===== Exercise materials

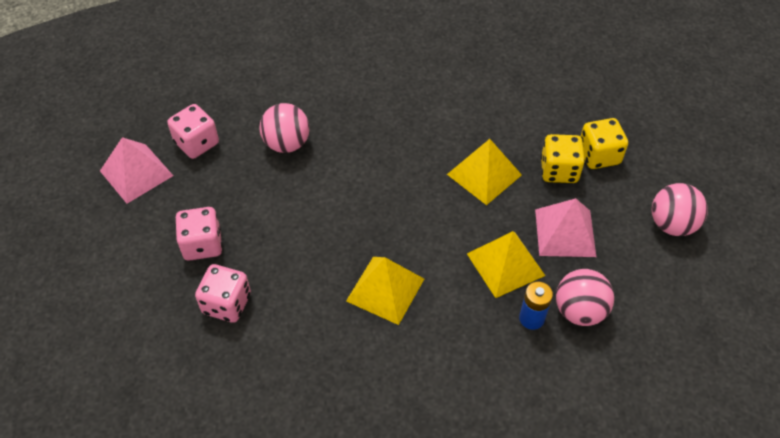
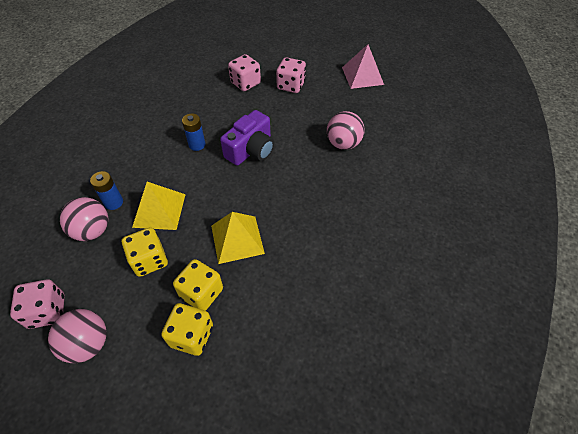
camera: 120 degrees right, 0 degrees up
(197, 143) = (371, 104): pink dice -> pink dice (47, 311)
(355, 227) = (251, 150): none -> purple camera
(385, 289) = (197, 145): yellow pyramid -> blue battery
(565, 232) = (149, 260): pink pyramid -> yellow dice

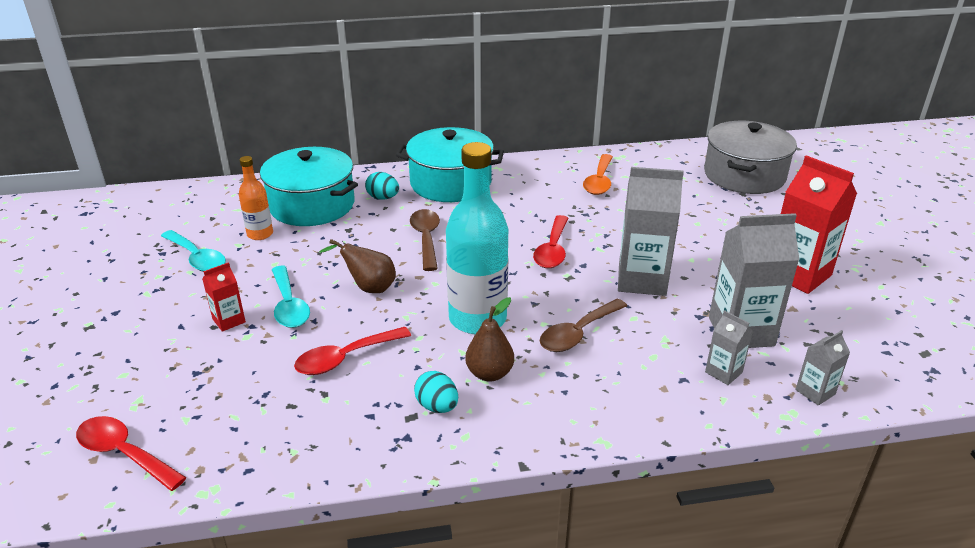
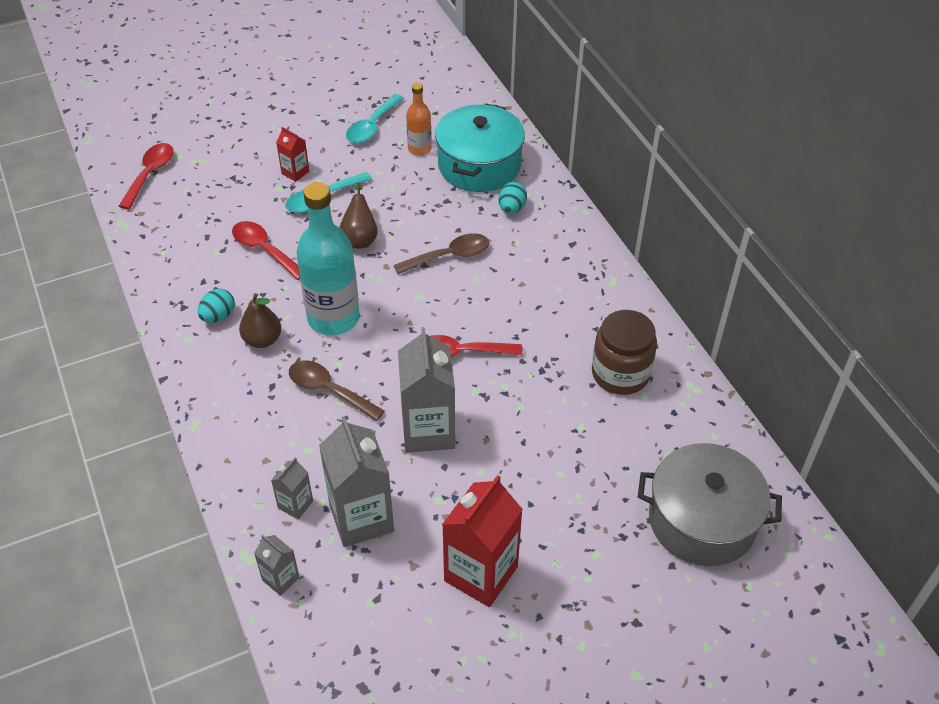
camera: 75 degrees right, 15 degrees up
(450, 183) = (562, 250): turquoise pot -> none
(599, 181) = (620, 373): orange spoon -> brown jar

==========

The lines from the one containing "(565, 232) = (149, 260): pink" through the end of the data above are to be copied exactly, both ends included, and pictures are to be omitted.

◆ Exercise answer ◆
(565, 232) = (149, 260): pink pyramid -> yellow dice

camera: 75 degrees right, 15 degrees up
(450, 183) = (562, 250): turquoise pot -> none
(599, 181) = (620, 373): orange spoon -> brown jar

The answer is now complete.